Colored object listings
+++

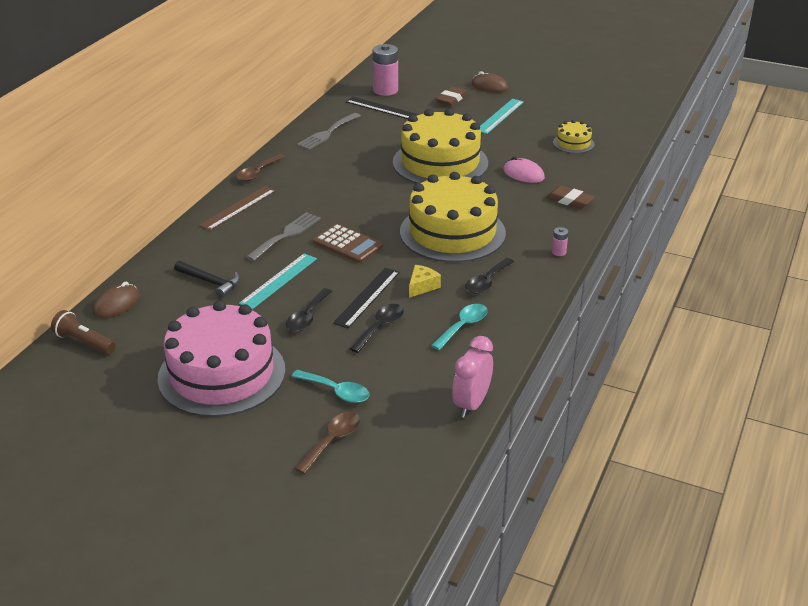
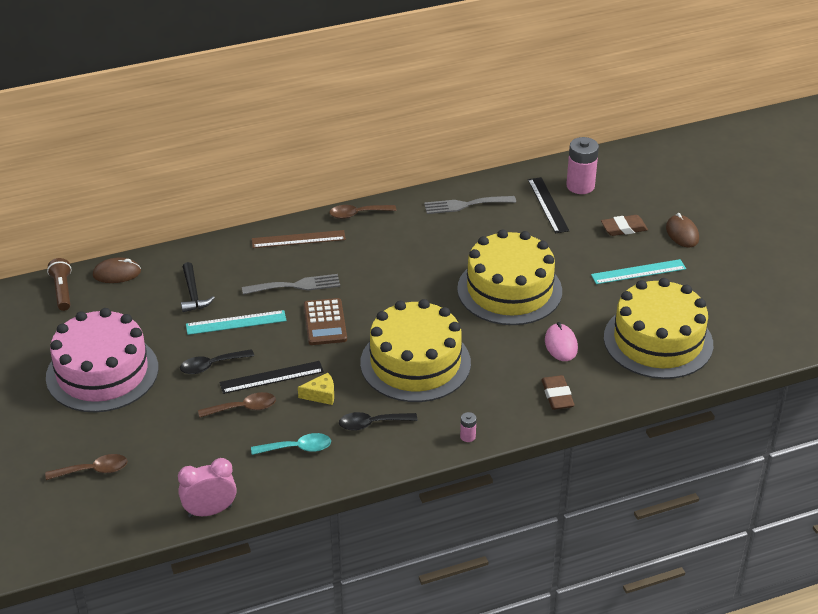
camera: 45 degrees right, 5 degrees up
turquoise spoon [291,370,370,403] -> none
black spoon [349,304,404,353] -> brown spoon [198,392,276,418]
yellow cake [553,120,594,154] -> yellow cake [604,278,713,379], size x2.25

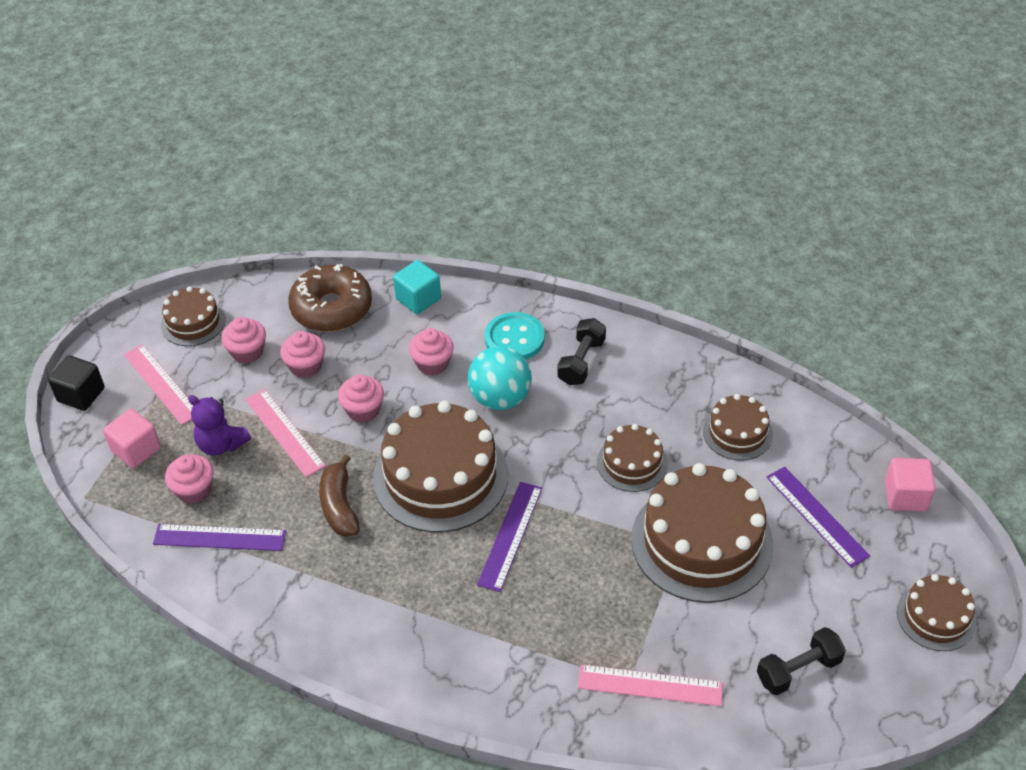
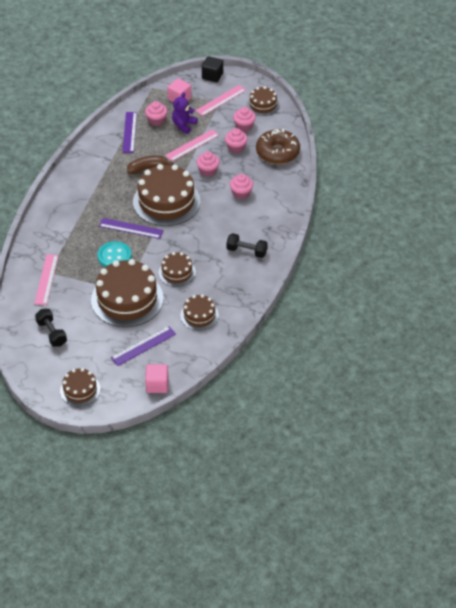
camera: 85 degrees right, 0 degrees up
turquoise cube [393,260,441,314] -> none
turquoise ball [468,346,532,410] -> none
turquoise button [485,312,545,360] -> turquoise button moved to [98,241,132,267]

+++

WORK ITEM | Search the data above for the word "right", then gather each line in which it appears.

ANSWER FOR THE TASK |
camera: 45 degrees right, 5 degrees up
camera: 85 degrees right, 0 degrees up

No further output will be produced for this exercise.